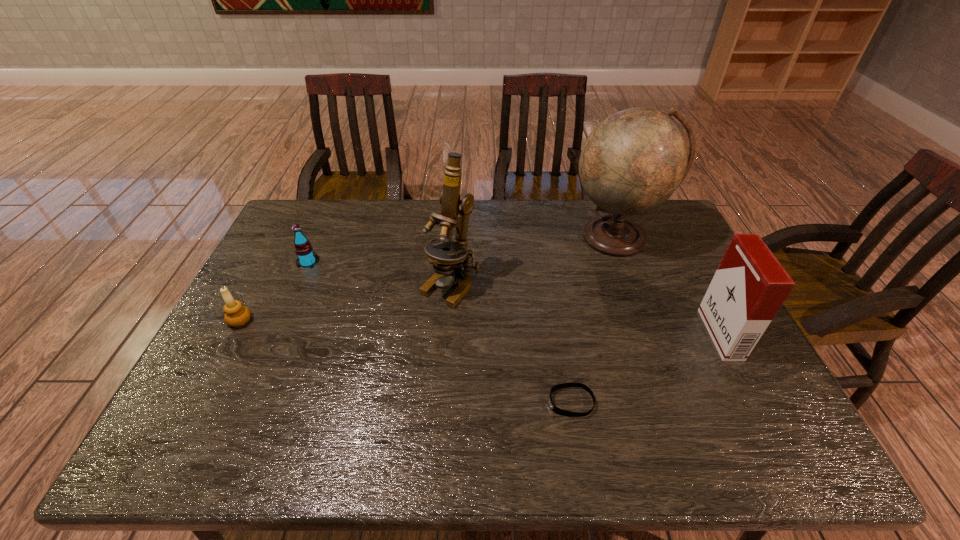
This screenshot has width=960, height=540. In order to click on globe present at the right edge in this screenshot , I will do `click(633, 161)`.

Image resolution: width=960 pixels, height=540 pixels. Identify the location of cigarette_case present at the right edge. (750, 285).

This screenshot has width=960, height=540. In order to click on object that is at the far right corner in this screenshot , I will do `click(633, 161)`.

In the image, there is a desktop. What are the coordinates of `vacant space at the far edge` in the screenshot? It's located at point(408,234).

In the image, there is a desktop. Where is `vacant space at the near edge`? The height and width of the screenshot is (540, 960). vacant space at the near edge is located at coordinates (446, 431).

Where is `vacant space at the right edge of the desktop`? This screenshot has width=960, height=540. vacant space at the right edge of the desktop is located at coordinates (758, 414).

Where is `vacant space at the far left corner of the desktop`? Image resolution: width=960 pixels, height=540 pixels. vacant space at the far left corner of the desktop is located at coordinates (311, 210).

Identify the location of free spot at the near left corner of the desktop. The width and height of the screenshot is (960, 540). (198, 440).

The image size is (960, 540). Find the location of `free space at the far right corner of the desktop`. free space at the far right corner of the desktop is located at coordinates (644, 226).

Where is `vacant area between the candle_holder and the microscope`? vacant area between the candle_holder and the microscope is located at coordinates (346, 303).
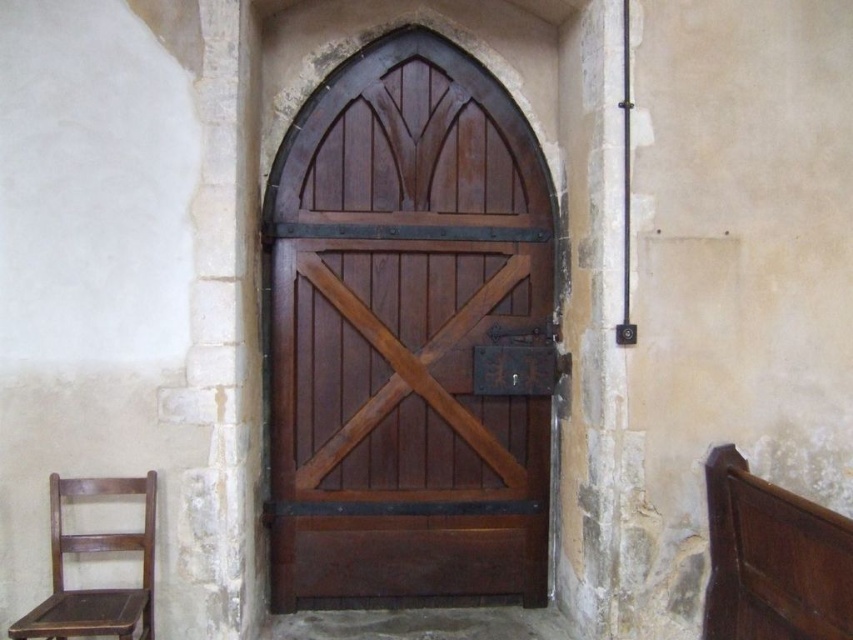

Exercise aim =>
Present every non-blank line of the records above as a Markdown table with the columns "No." and "Entry". Number the rows in order and leave out the pictures.

Complete response =>
| No. | Entry |
|---|---|
| 1 | This screenshot has width=960, height=540. In order to click on globe present at the right edge in this screenshot , I will do `click(633, 161)`. |
| 2 | Image resolution: width=960 pixels, height=540 pixels. Identify the location of cigarette_case present at the right edge. (750, 285). |
| 3 | This screenshot has width=960, height=540. In order to click on object that is at the far right corner in this screenshot , I will do `click(633, 161)`. |
| 4 | In the image, there is a desktop. What are the coordinates of `vacant space at the far edge` in the screenshot? It's located at point(408,234). |
| 5 | In the image, there is a desktop. Where is `vacant space at the near edge`? The height and width of the screenshot is (540, 960). vacant space at the near edge is located at coordinates (446, 431). |
| 6 | Where is `vacant space at the right edge of the desktop`? This screenshot has width=960, height=540. vacant space at the right edge of the desktop is located at coordinates (758, 414). |
| 7 | Where is `vacant space at the far left corner of the desktop`? Image resolution: width=960 pixels, height=540 pixels. vacant space at the far left corner of the desktop is located at coordinates (311, 210). |
| 8 | Identify the location of free spot at the near left corner of the desktop. The width and height of the screenshot is (960, 540). (198, 440). |
| 9 | The image size is (960, 540). Find the location of `free space at the far right corner of the desktop`. free space at the far right corner of the desktop is located at coordinates (644, 226). |
| 10 | Where is `vacant area between the candle_holder and the microscope`? vacant area between the candle_holder and the microscope is located at coordinates (346, 303). |